Your task: Output the span of lines from the one that contains "pink flashlight [135,85,189,115]" through the end of the records, inclusive, exactly as written and free of pictures.

Start of Provided material

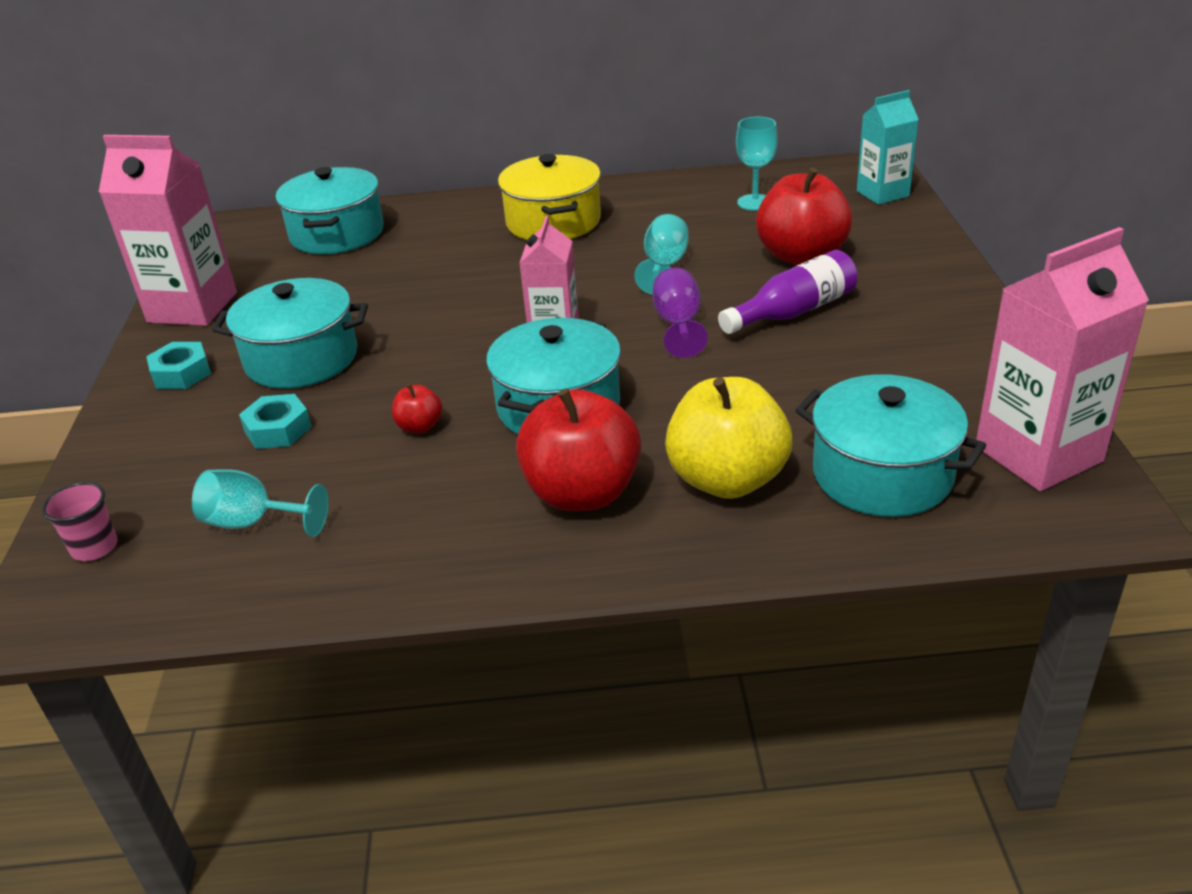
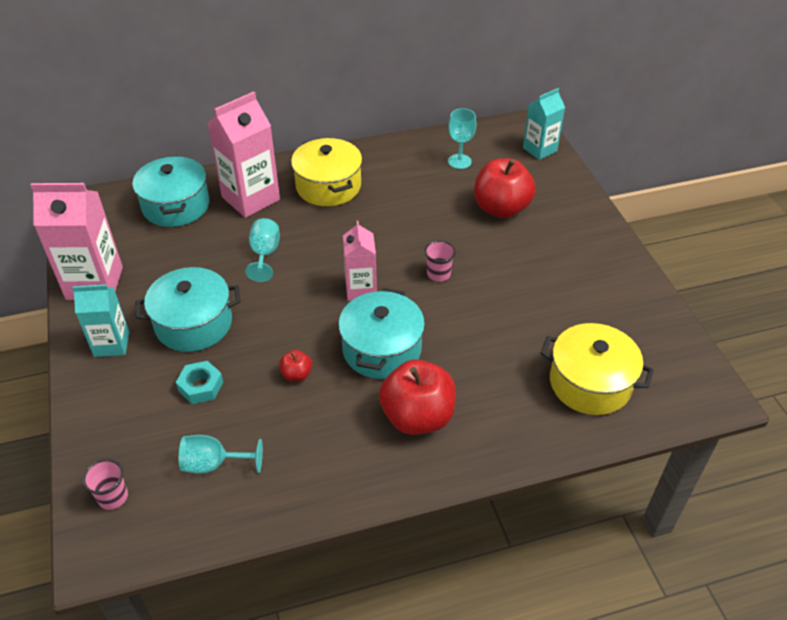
camera: 15 degrees left, 10 degrees up
turquoise nut [146,342,211,389] -> turquoise carton [72,284,129,357]
turquoise goblet [634,214,688,294] -> turquoise goblet moved to [245,218,280,282]
purple goblet [652,268,708,358] -> pink cup [425,240,456,282]
yellow apple [665,377,792,499] -> none
purple bottle [718,250,857,334] -> none
turquoise pot [795,374,986,517] -> yellow pot [540,323,654,415]
pink carton [976,227,1149,492] -> pink carton moved to [207,91,280,218]

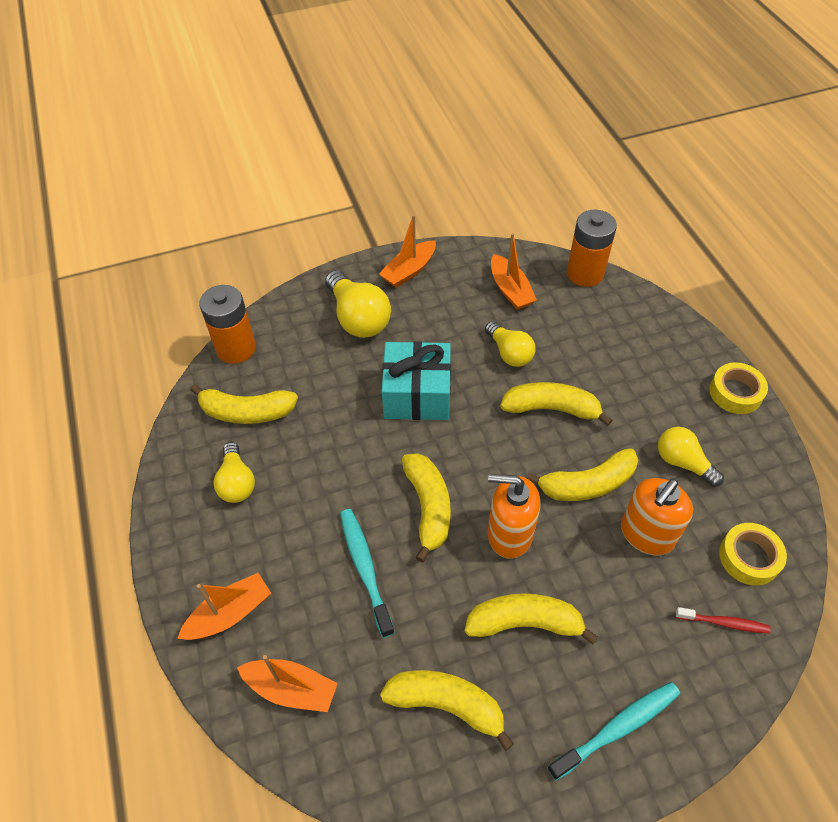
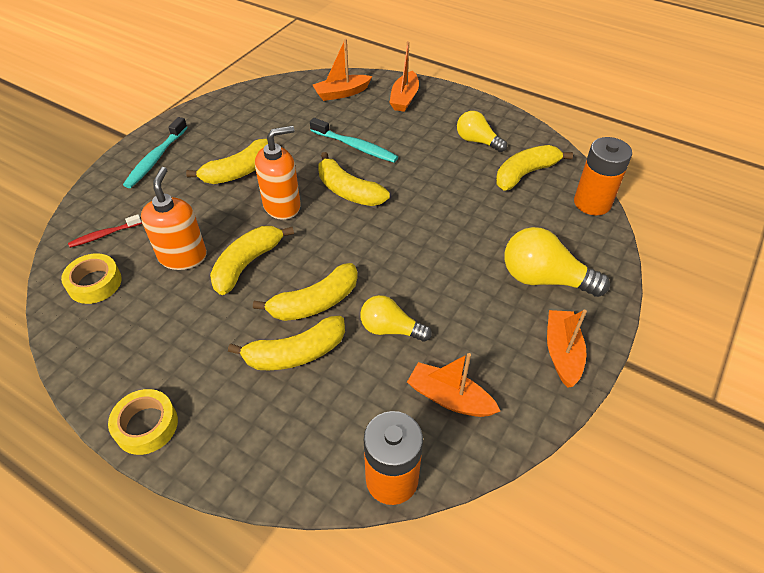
camera: 140 degrees right, 5 degrees down
yellow banana [380,670,514,751] -> yellow banana moved to [228,316,345,370]
turquoise gift [382,341,451,420] -> none
yellow light bulb [658,427,724,487] -> none

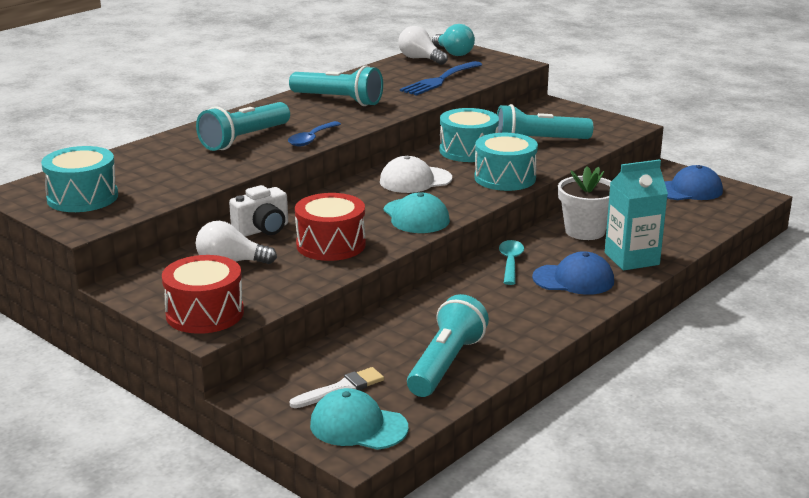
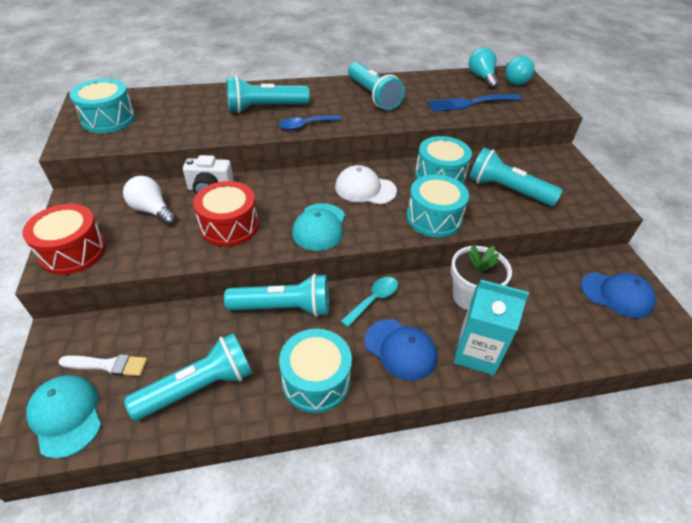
camera: 35 degrees right, 20 degrees up
white light bulb [398,26,448,65] -> turquoise light bulb [469,47,498,89]
none -> turquoise flashlight [224,274,329,317]
none -> turquoise drum [279,329,352,413]

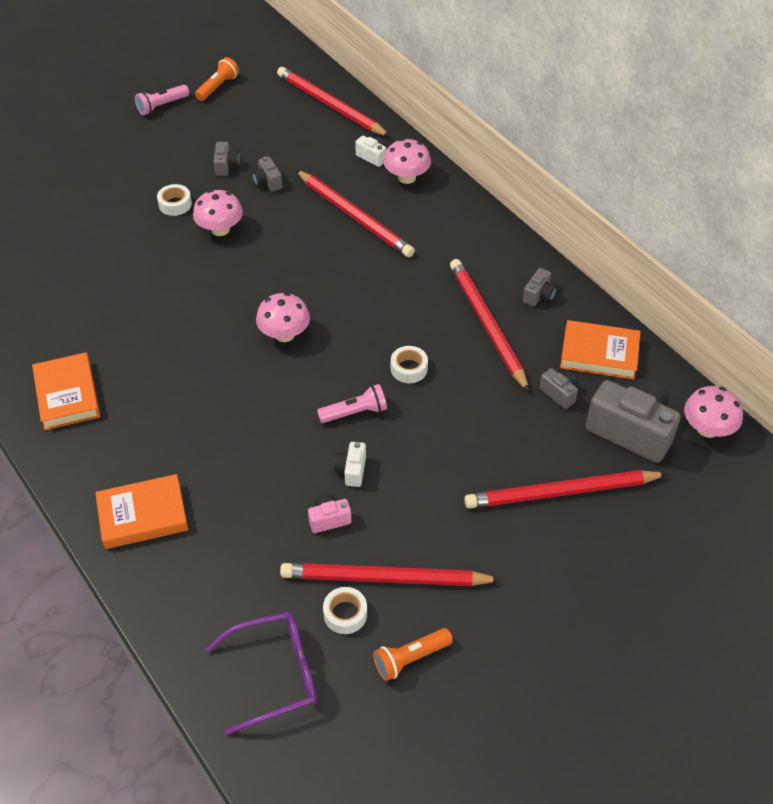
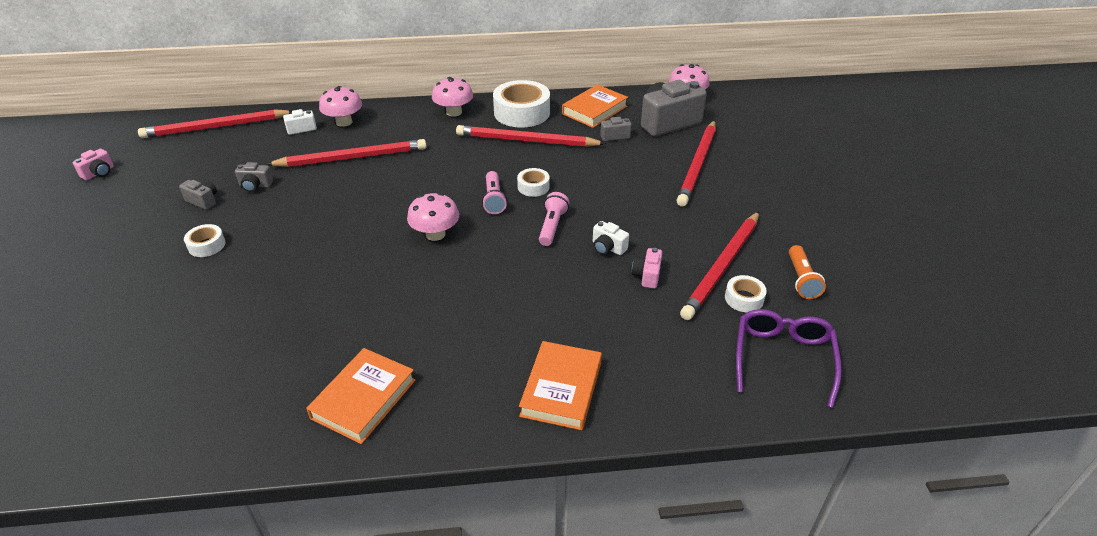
camera: 60 degrees left, 10 degrees down
orange book [32,352,100,430] -> orange book turned 75 degrees counterclockwise [306,348,415,444]
pink flashlight [135,85,189,115] -> pink flashlight moved to [482,171,507,214]
pink mushroom [193,190,243,236] -> pink mushroom moved to [432,77,473,117]
orange flashlight [195,57,239,101] -> pink camera [72,149,114,180]
grey camera [523,268,557,306] -> white tape [493,80,550,128]

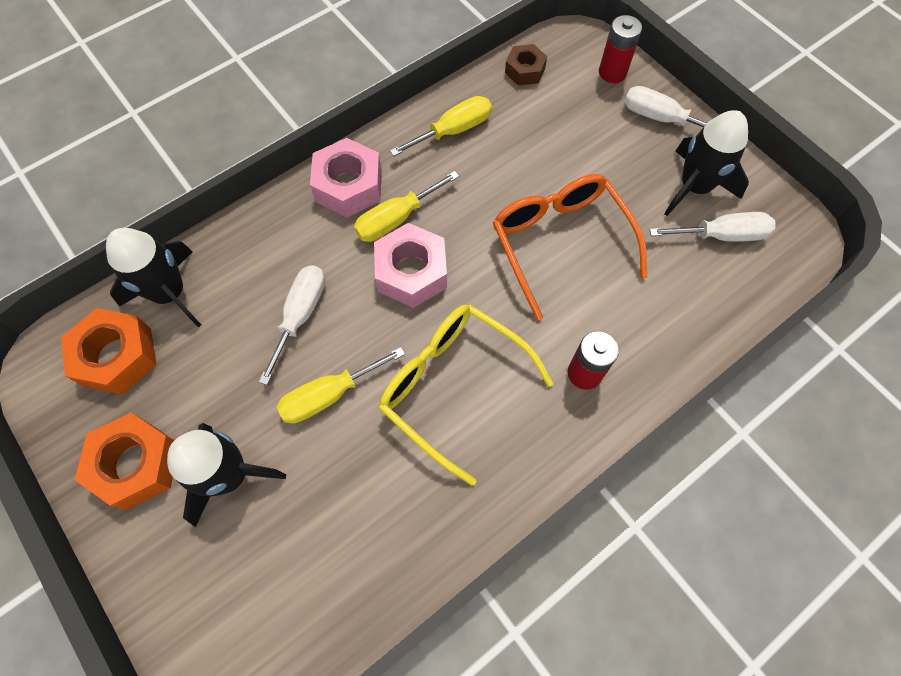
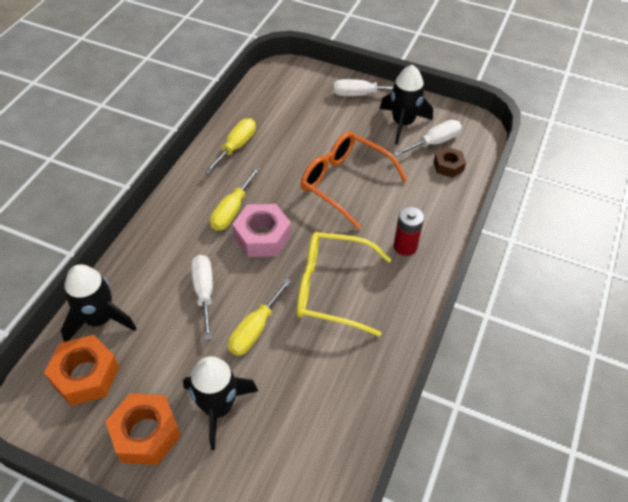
camera: 30 degrees left, 15 degrees down
pink nut [310,138,382,217] -> none
brown nut [505,44,547,85] -> brown nut moved to [433,147,466,178]
red battery [599,15,642,83] -> none

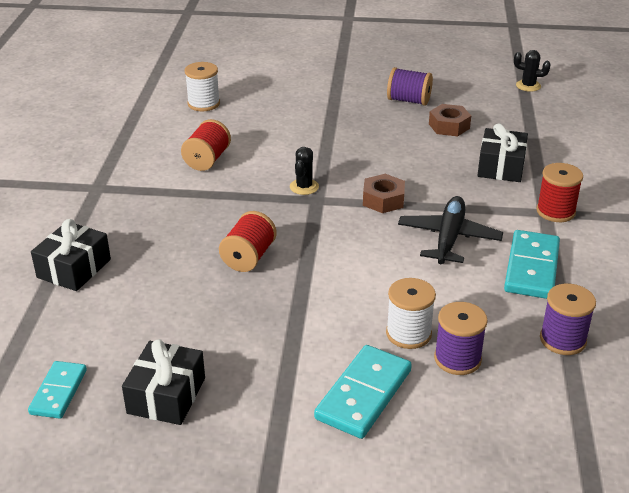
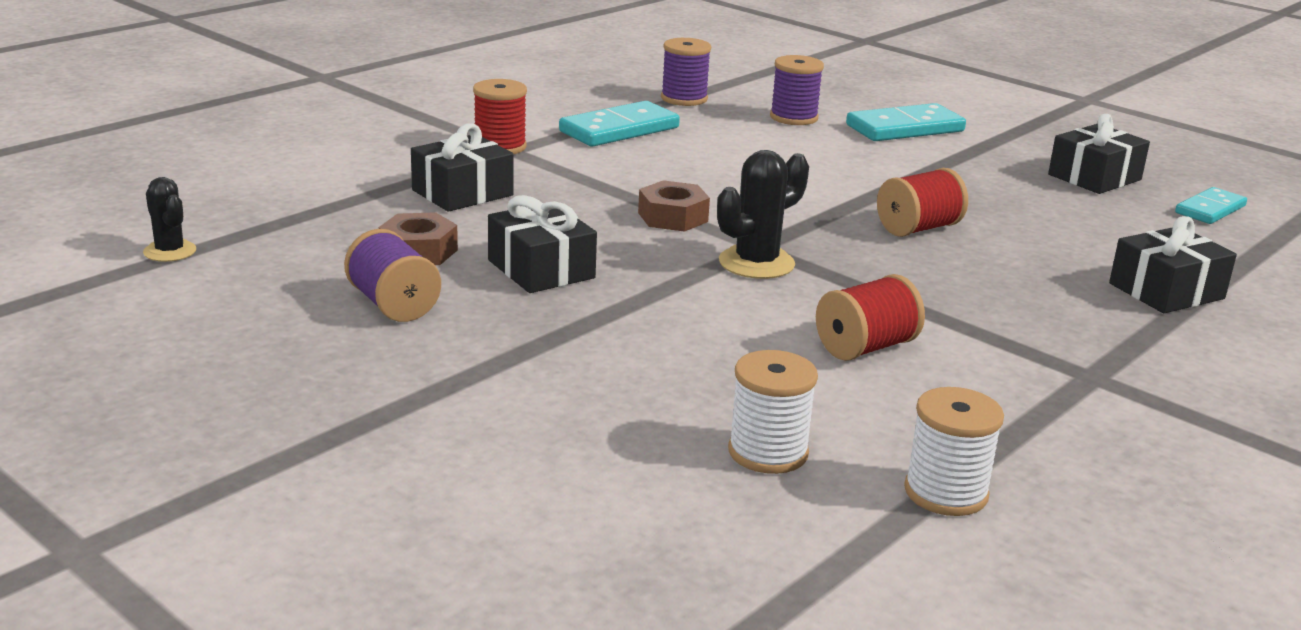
camera: 145 degrees left, 10 degrees down
black cactus [290,147,319,195] -> black cactus [717,150,809,279], size x1.55
white spool [386,278,436,349] -> white spool moved to [904,387,1004,516]
black plane [398,196,503,264] -> none
none -> black gift [488,195,597,293]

End of Provided material

Response:
pink flashlight [135,85,189,115] -> pink flashlight moved to [482,171,507,214]
pink mushroom [193,190,243,236] -> pink mushroom moved to [432,77,473,117]
orange flashlight [195,57,239,101] -> pink camera [72,149,114,180]
grey camera [523,268,557,306] -> white tape [493,80,550,128]

camera: 30 degrees left, 15 degrees down
pink nut [310,138,382,217] -> none
brown nut [505,44,547,85] -> brown nut moved to [433,147,466,178]
red battery [599,15,642,83] -> none

camera: 145 degrees left, 10 degrees down
black cactus [290,147,319,195] -> black cactus [717,150,809,279], size x1.55
white spool [386,278,436,349] -> white spool moved to [904,387,1004,516]
black plane [398,196,503,264] -> none
none -> black gift [488,195,597,293]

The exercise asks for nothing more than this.